**Activity:** For the listing that follows, give again exactly the lines from the one with "R201: 3.3k (MISO, VCC) -> 3.3k (RESET, VCC)" to the one with "SW201: button (AGND, RESET)", including both.

**Supplied records:**
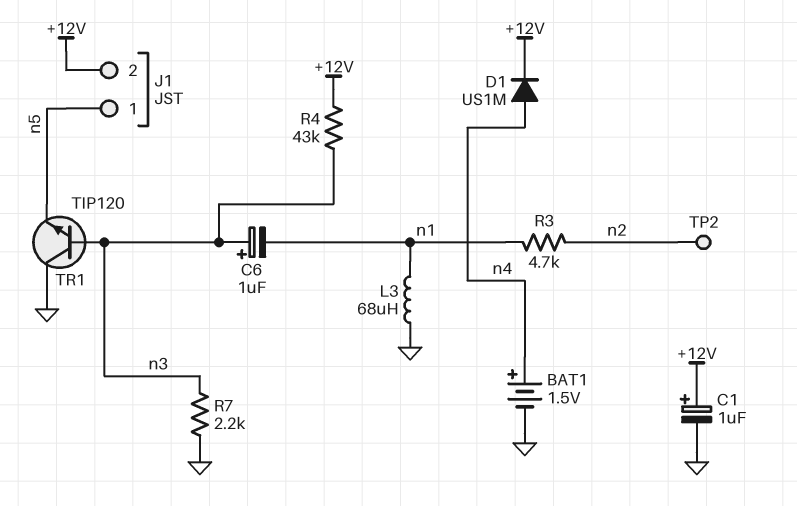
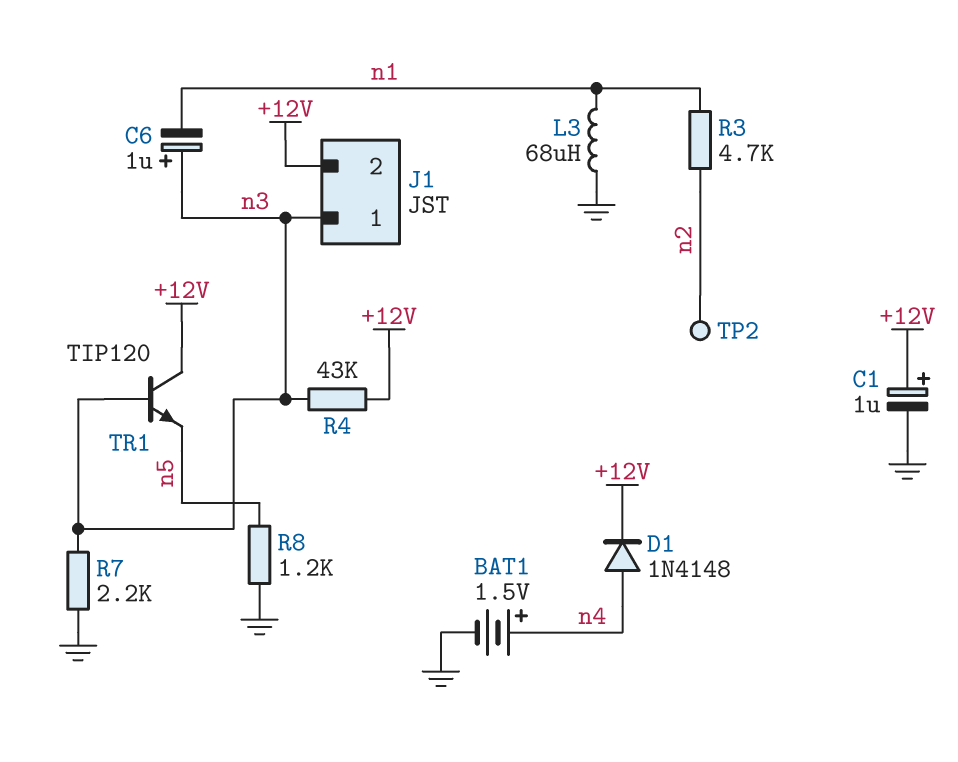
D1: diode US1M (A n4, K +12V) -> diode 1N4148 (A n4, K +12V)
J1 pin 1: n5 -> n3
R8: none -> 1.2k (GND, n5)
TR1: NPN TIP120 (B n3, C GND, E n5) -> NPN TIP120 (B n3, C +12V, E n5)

...

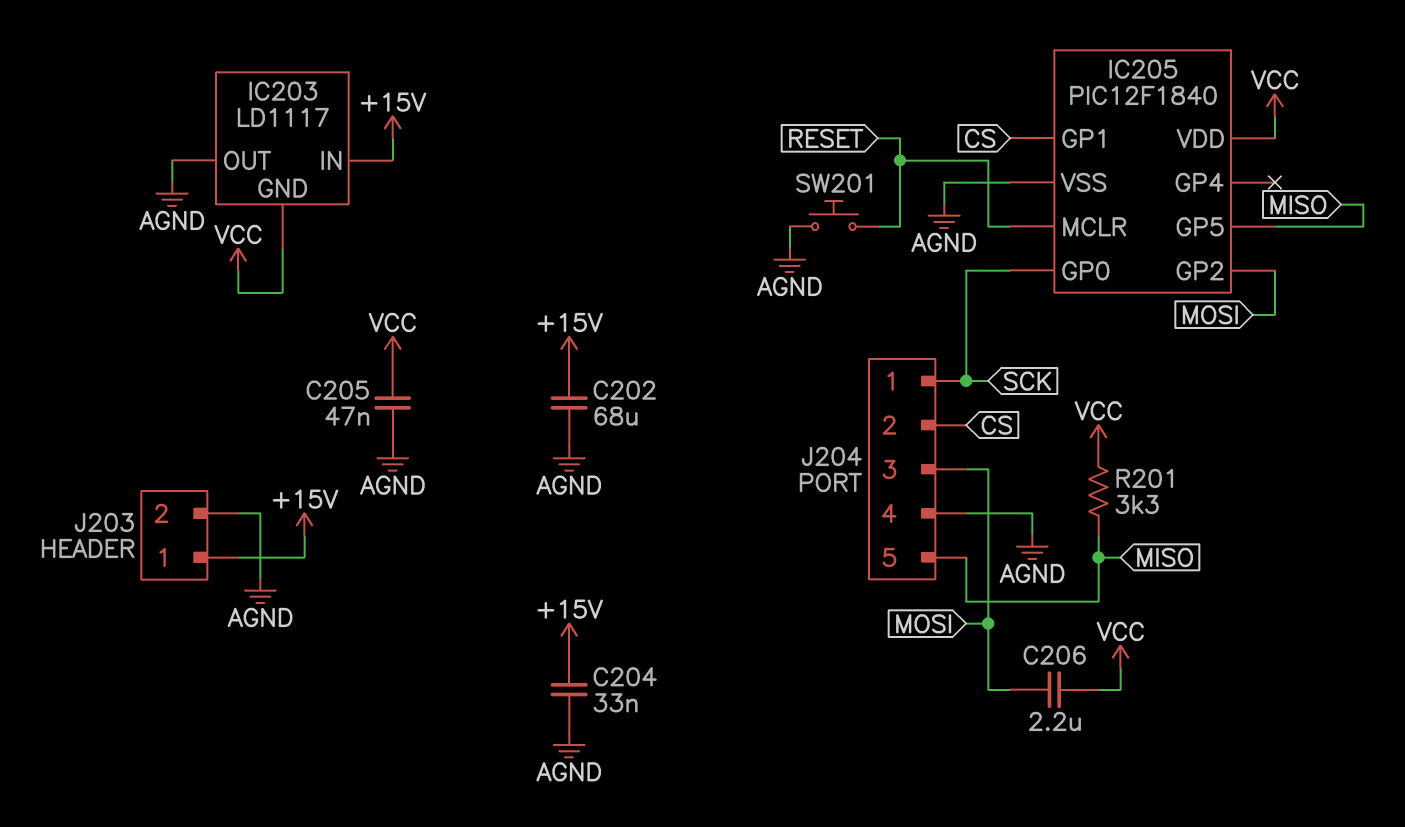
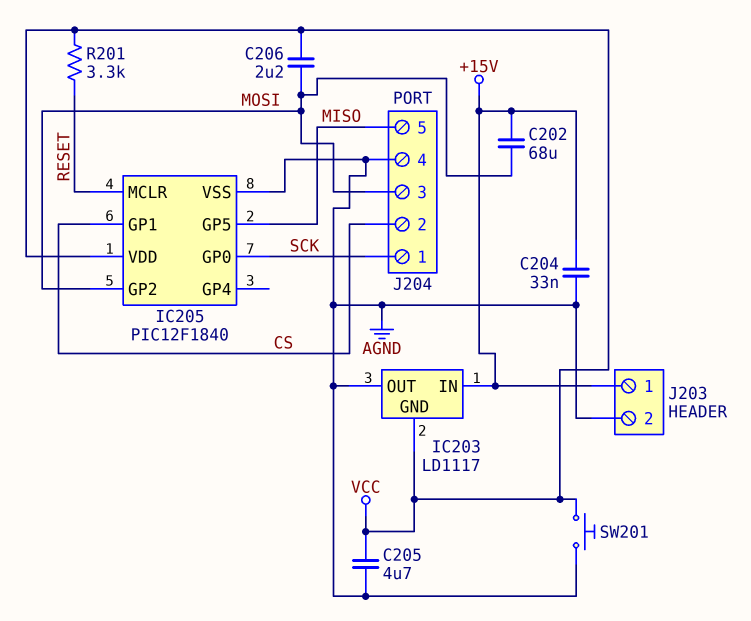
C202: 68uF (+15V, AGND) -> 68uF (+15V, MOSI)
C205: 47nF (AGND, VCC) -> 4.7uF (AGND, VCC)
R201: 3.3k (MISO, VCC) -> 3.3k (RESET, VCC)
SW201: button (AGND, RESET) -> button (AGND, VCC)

...

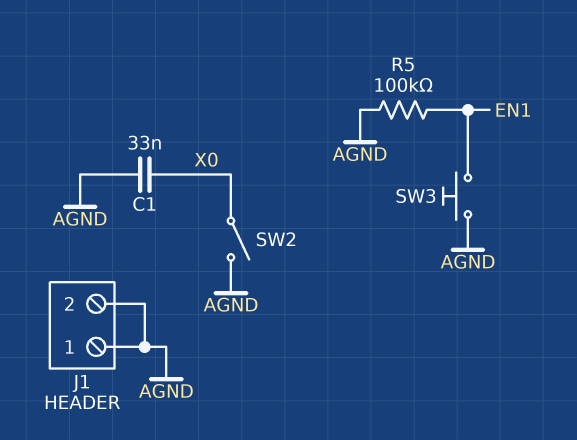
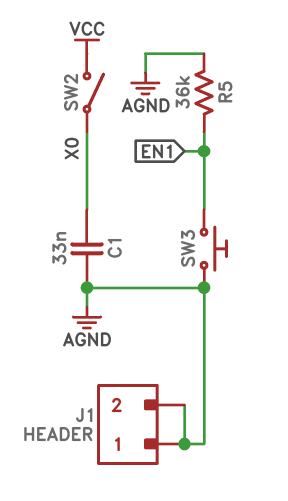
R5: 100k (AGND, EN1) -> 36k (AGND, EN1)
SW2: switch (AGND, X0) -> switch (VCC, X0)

**Exercise output:**
R201: 3.3k (MISO, VCC) -> 3.3k (RESET, VCC)
SW201: button (AGND, RESET) -> button (AGND, VCC)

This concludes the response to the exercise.